PROVIDED MATERIAL:
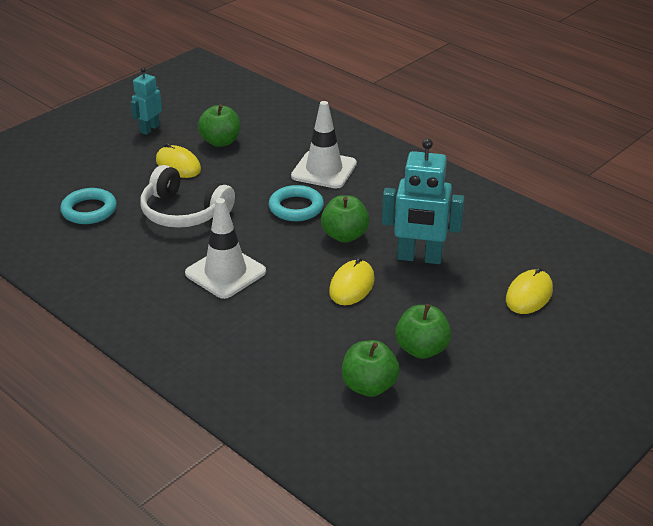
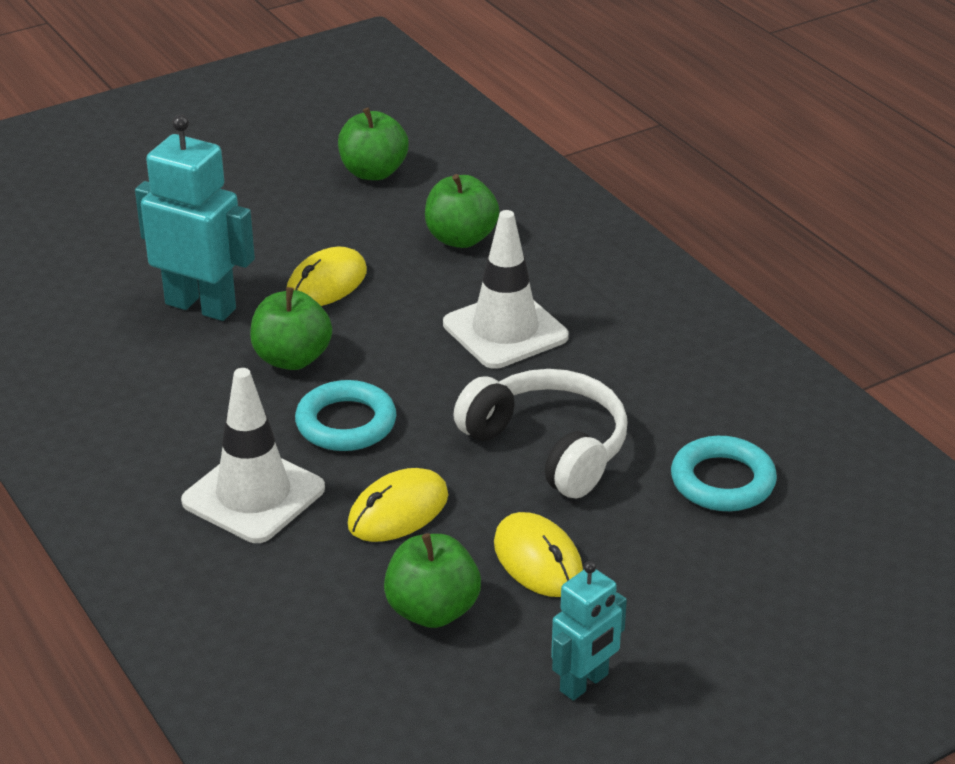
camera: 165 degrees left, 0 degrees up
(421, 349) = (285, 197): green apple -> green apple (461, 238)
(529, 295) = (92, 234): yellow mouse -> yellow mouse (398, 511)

==

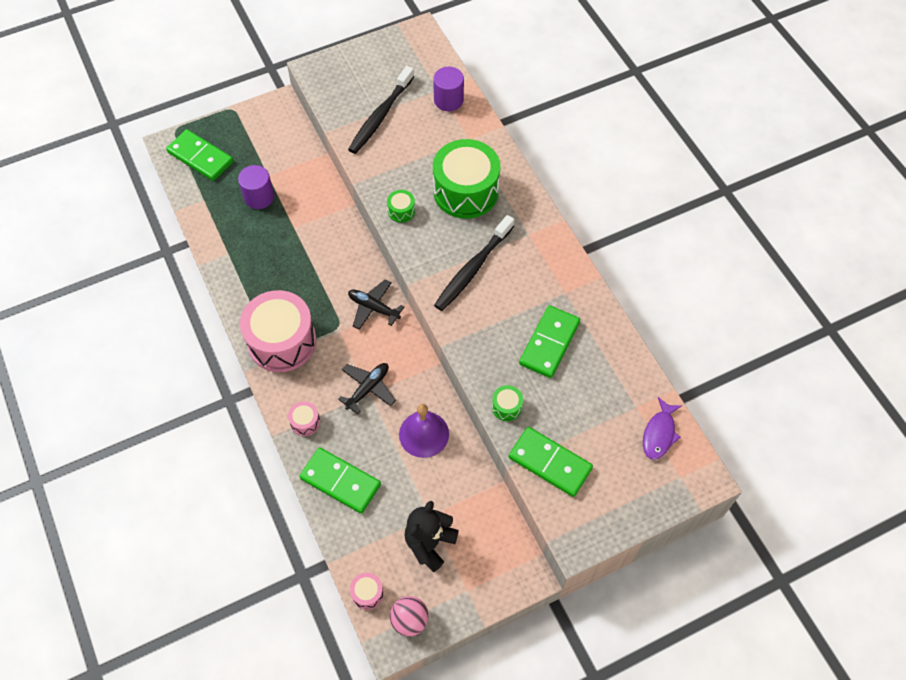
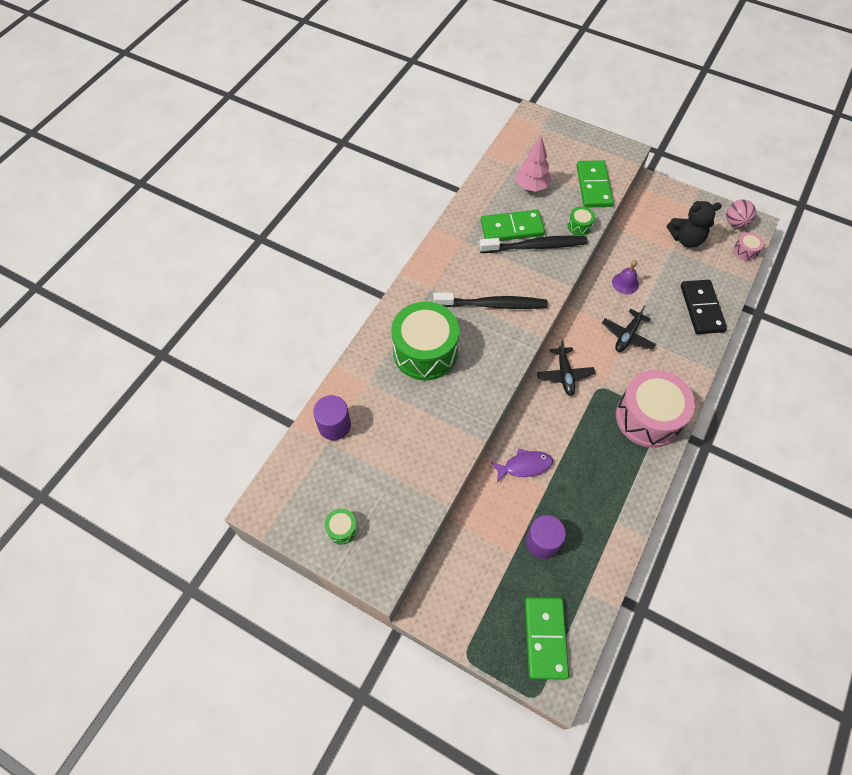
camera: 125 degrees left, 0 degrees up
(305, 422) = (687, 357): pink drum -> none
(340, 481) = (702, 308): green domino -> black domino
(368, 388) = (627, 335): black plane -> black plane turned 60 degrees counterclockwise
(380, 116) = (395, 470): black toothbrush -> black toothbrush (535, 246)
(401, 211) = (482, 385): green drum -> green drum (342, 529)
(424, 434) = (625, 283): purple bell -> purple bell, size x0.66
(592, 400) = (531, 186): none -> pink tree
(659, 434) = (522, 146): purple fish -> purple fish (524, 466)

==

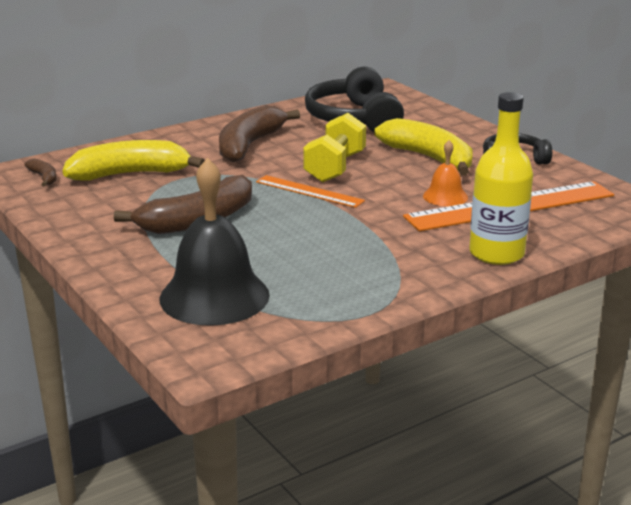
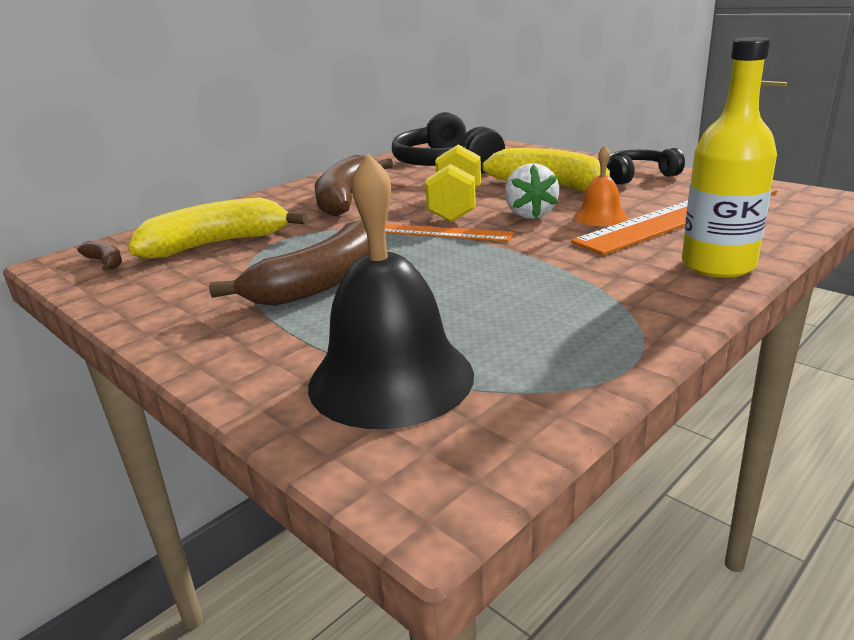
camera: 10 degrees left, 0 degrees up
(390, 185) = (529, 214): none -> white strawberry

TASK BRIEF:
Copy only this part of the entries above: the line with "(592, 400) = (531, 186): none -> pink tree", the line with "(659, 434) = (522, 146): purple", and the lines between, all exactly as written.

RESULT FOR THIS TASK:
(592, 400) = (531, 186): none -> pink tree
(659, 434) = (522, 146): purple fish -> purple fish (524, 466)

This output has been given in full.